*YOUR GOAL:*
Go line by line through the records below. Copy whichever lines contain the string "counterclockwise".
● ● ● ● ●
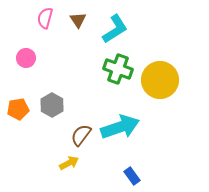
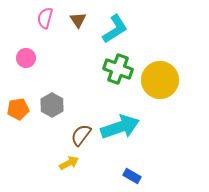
blue rectangle: rotated 24 degrees counterclockwise
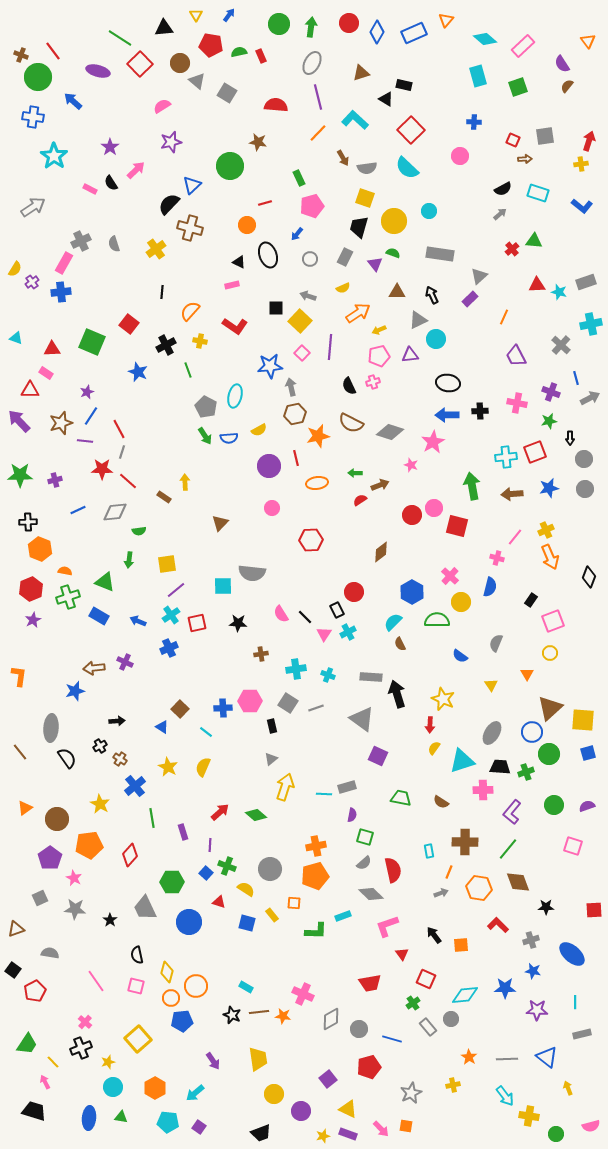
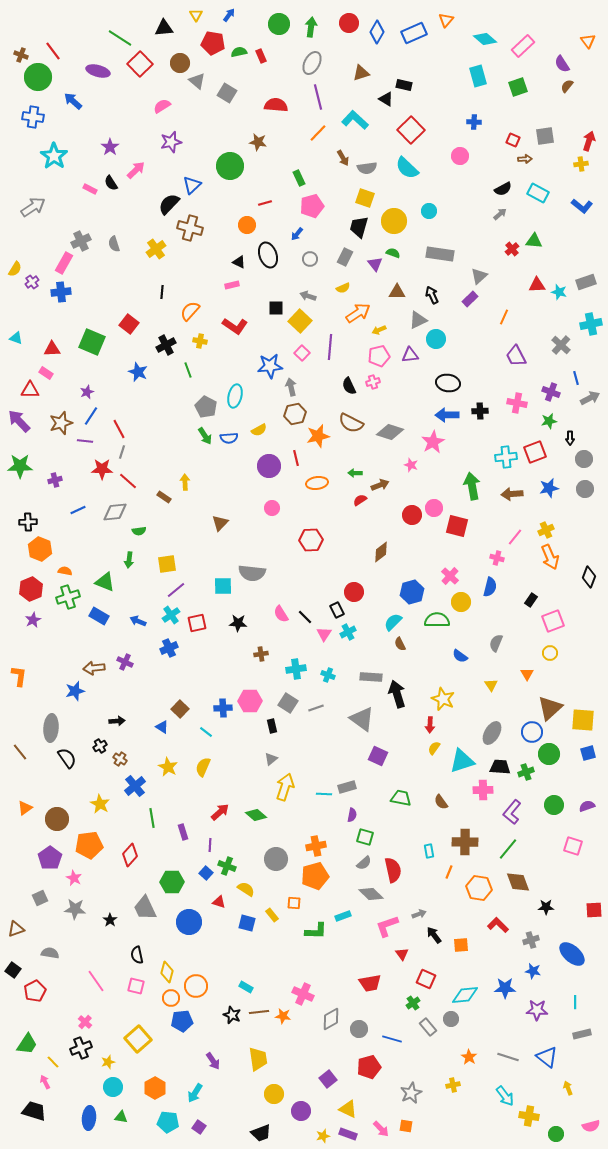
red pentagon at (211, 45): moved 2 px right, 2 px up
cyan rectangle at (538, 193): rotated 10 degrees clockwise
green star at (20, 475): moved 9 px up
blue hexagon at (412, 592): rotated 15 degrees clockwise
brown semicircle at (441, 802): rotated 21 degrees clockwise
gray circle at (270, 869): moved 6 px right, 10 px up
gray arrow at (441, 893): moved 22 px left, 21 px down
gray line at (507, 1059): moved 1 px right, 2 px up; rotated 20 degrees clockwise
cyan arrow at (195, 1093): rotated 18 degrees counterclockwise
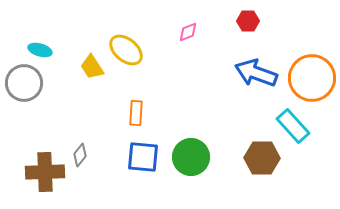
● ● ● ● ●
*OUTPUT:*
blue rectangle: rotated 24 degrees counterclockwise
cyan arrow at (195, 1093): rotated 18 degrees counterclockwise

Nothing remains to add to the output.